* DATA PROVIDED *
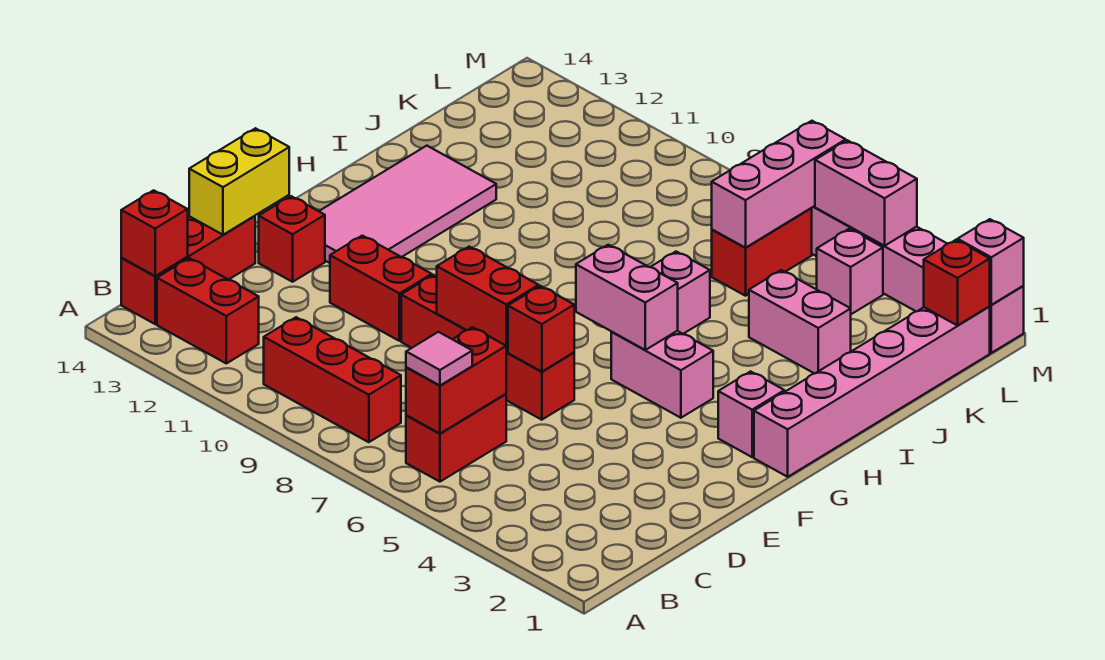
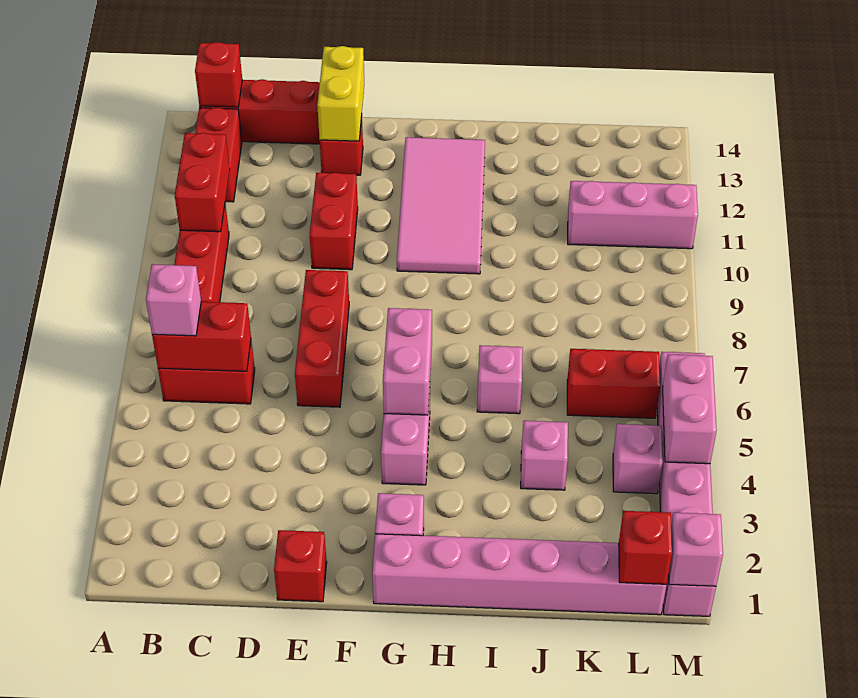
pink tile B6 level 3 -> pink brick B6 level 3
yellow brick D14:E14 level 2 -> yellow brick E13:E14 level 2
red brick E6:E9 level 1 -> red brick E6:E8 level 1
red brick E6 level 2 -> red brick E1 level 1
red brick E7:E8 level 2 -> red brick B10:B11 level 2
pink tile F12:I13 level 1 -> pink tile G10:H13 level 1
pink brick J3:J4 level 1 -> pink brick J4 level 1
pink brick K6:M6 level 2 -> pink brick K11:M11 level 1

* PROBLEM *
All lines from the one containing "pink brick J3:J4" to the end of the records are to be duplicated exactly, and no other lines are to be given.

* EXERCISE SOLUTION *
pink brick J3:J4 level 1 -> pink brick J4 level 1
pink brick K6:M6 level 2 -> pink brick K11:M11 level 1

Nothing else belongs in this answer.